***** Exercise data
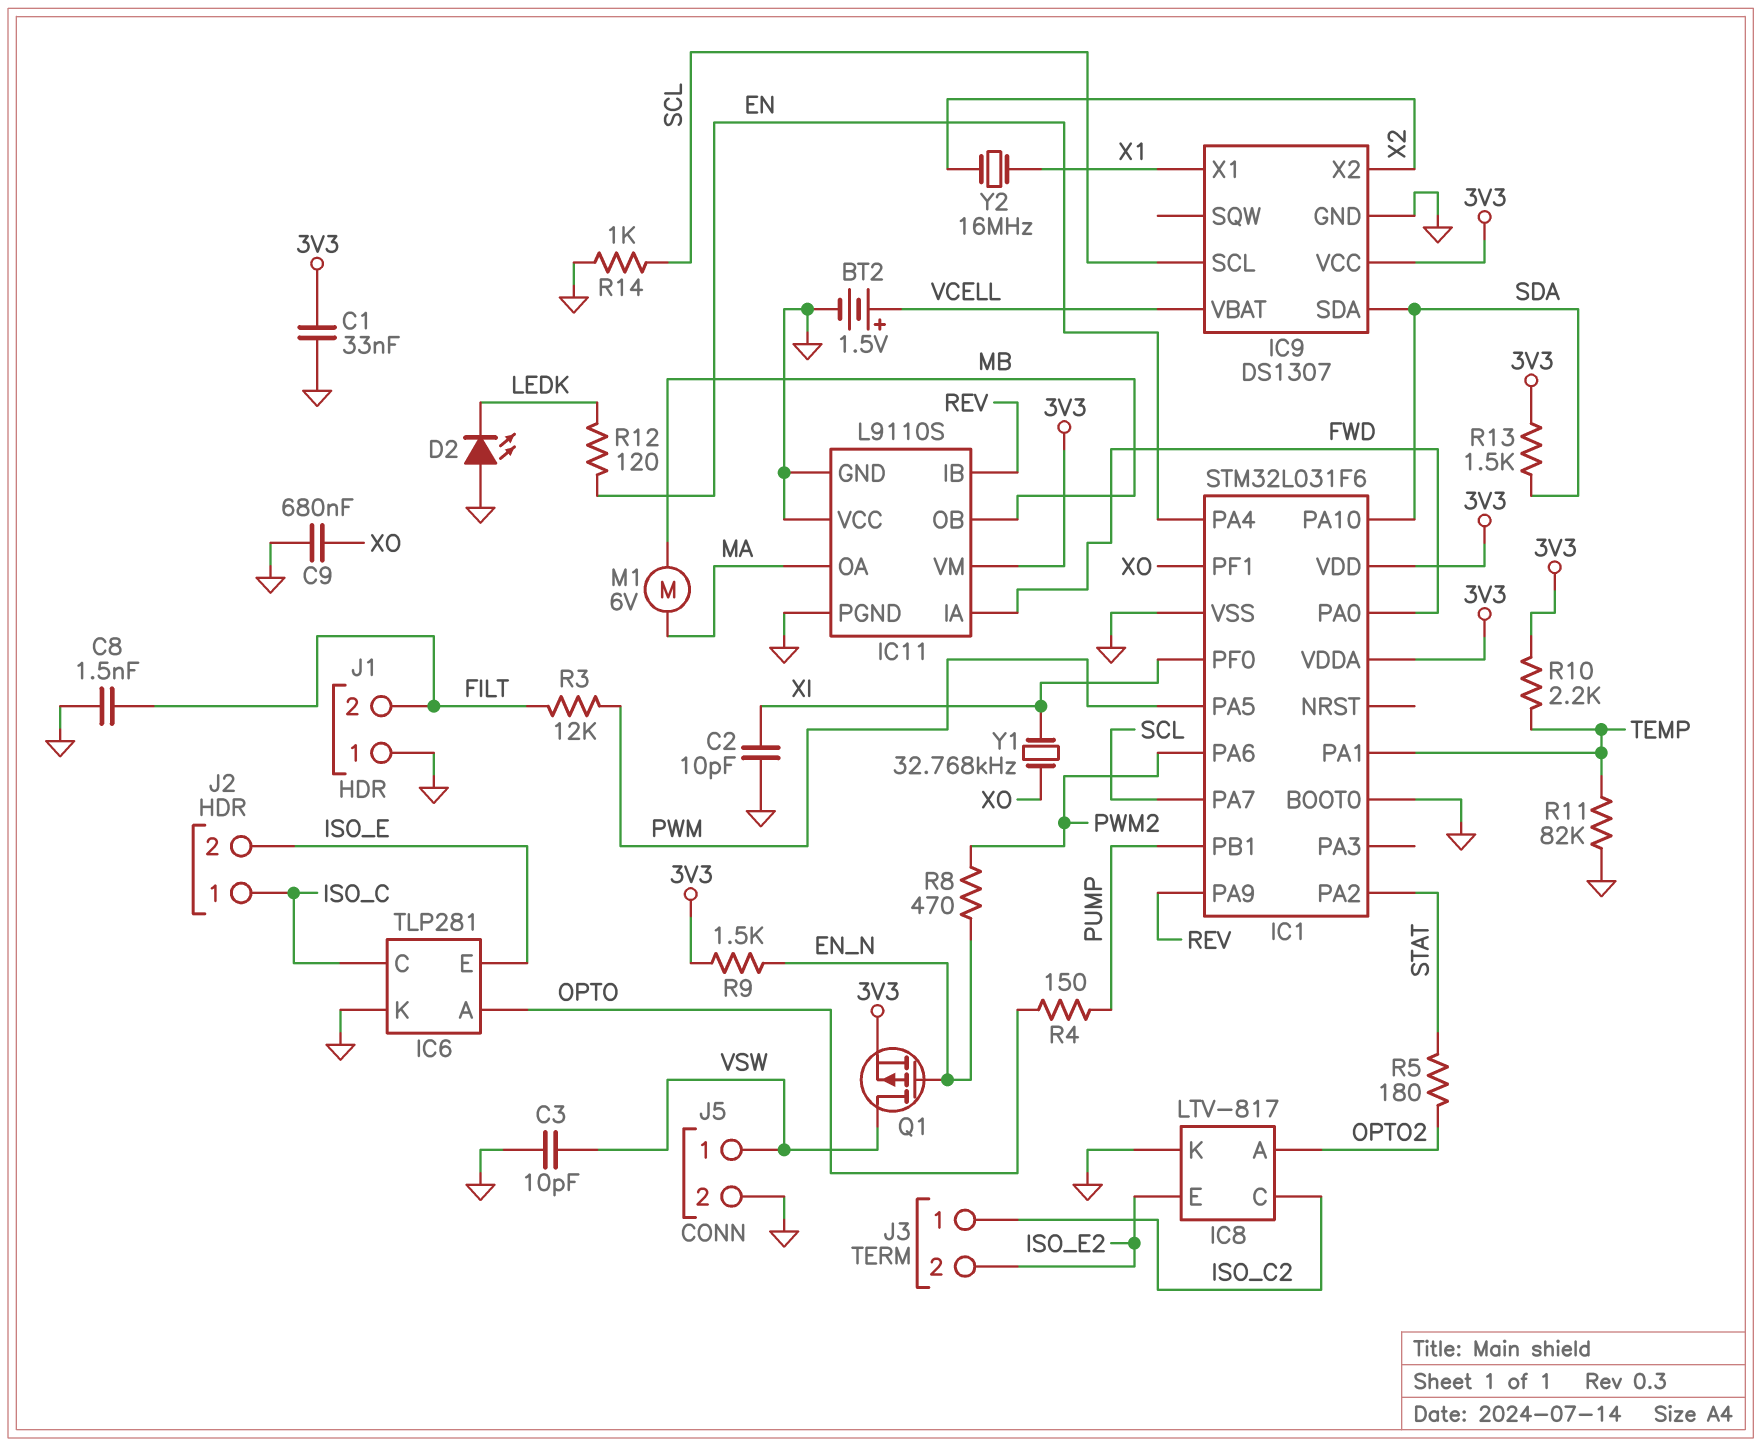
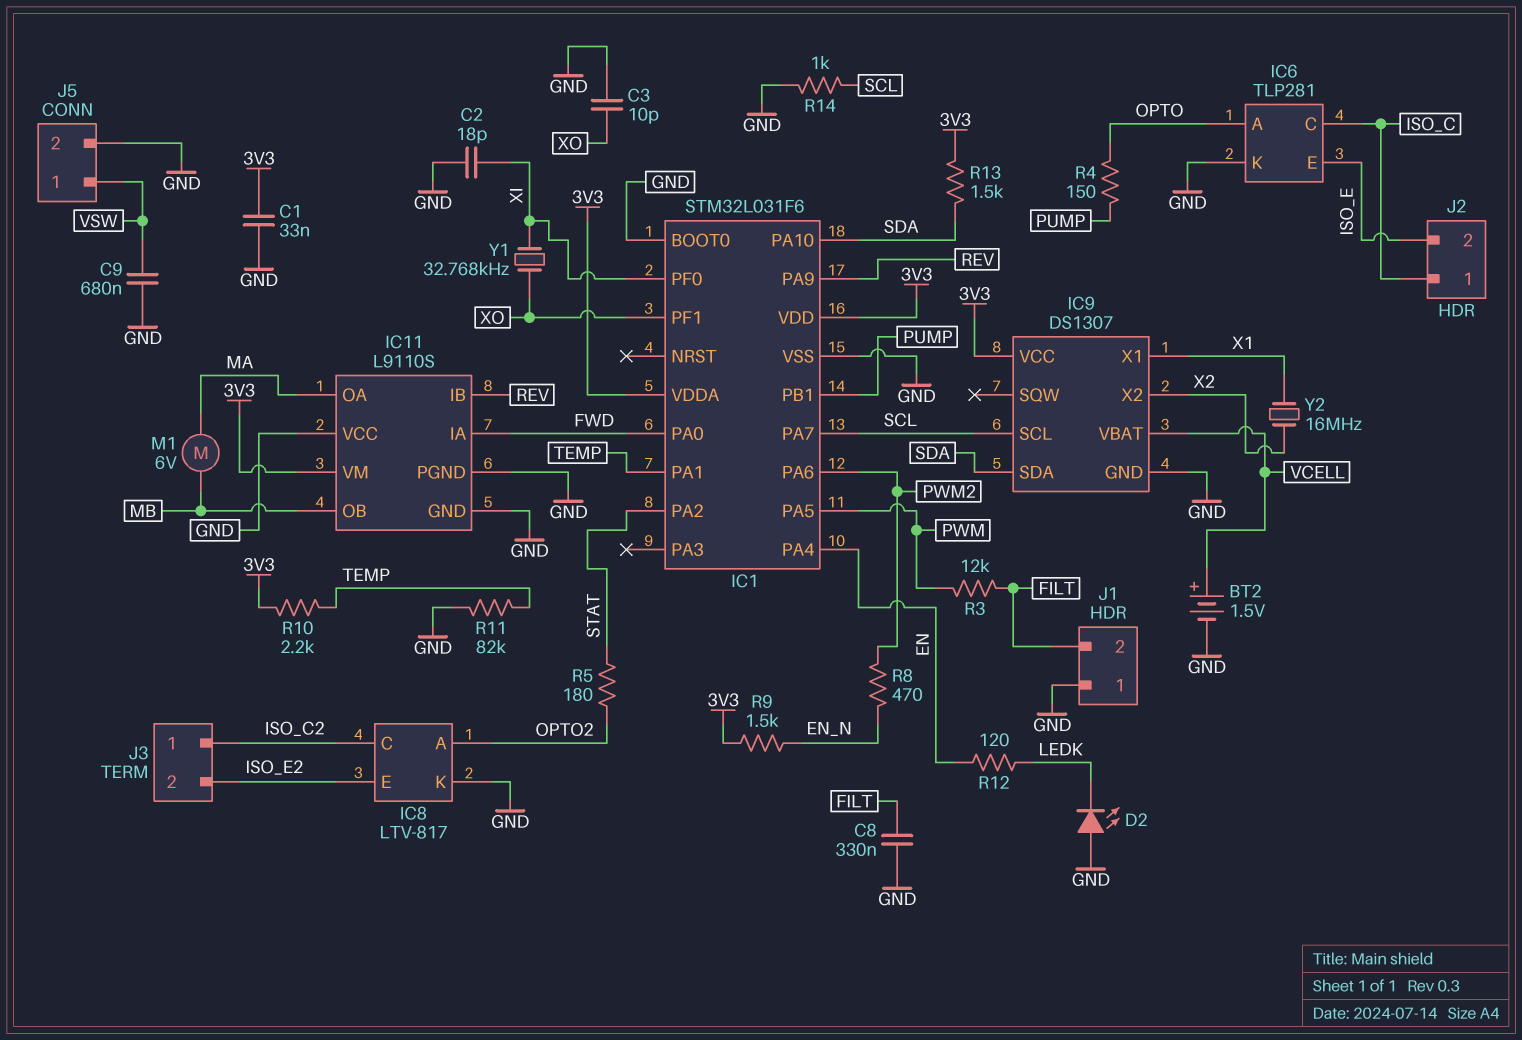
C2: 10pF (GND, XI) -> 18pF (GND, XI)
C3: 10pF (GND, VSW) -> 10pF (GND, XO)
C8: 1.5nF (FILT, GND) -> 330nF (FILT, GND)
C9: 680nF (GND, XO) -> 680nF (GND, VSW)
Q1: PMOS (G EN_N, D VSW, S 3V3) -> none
**********
Starting at the line that contains "C3: 10pF (GND, VSW) -> 10pF (GND, XO)", retype each remaining line of the records exactly; that line and the last line are both included.

C3: 10pF (GND, VSW) -> 10pF (GND, XO)
C8: 1.5nF (FILT, GND) -> 330nF (FILT, GND)
C9: 680nF (GND, XO) -> 680nF (GND, VSW)
Q1: PMOS (G EN_N, D VSW, S 3V3) -> none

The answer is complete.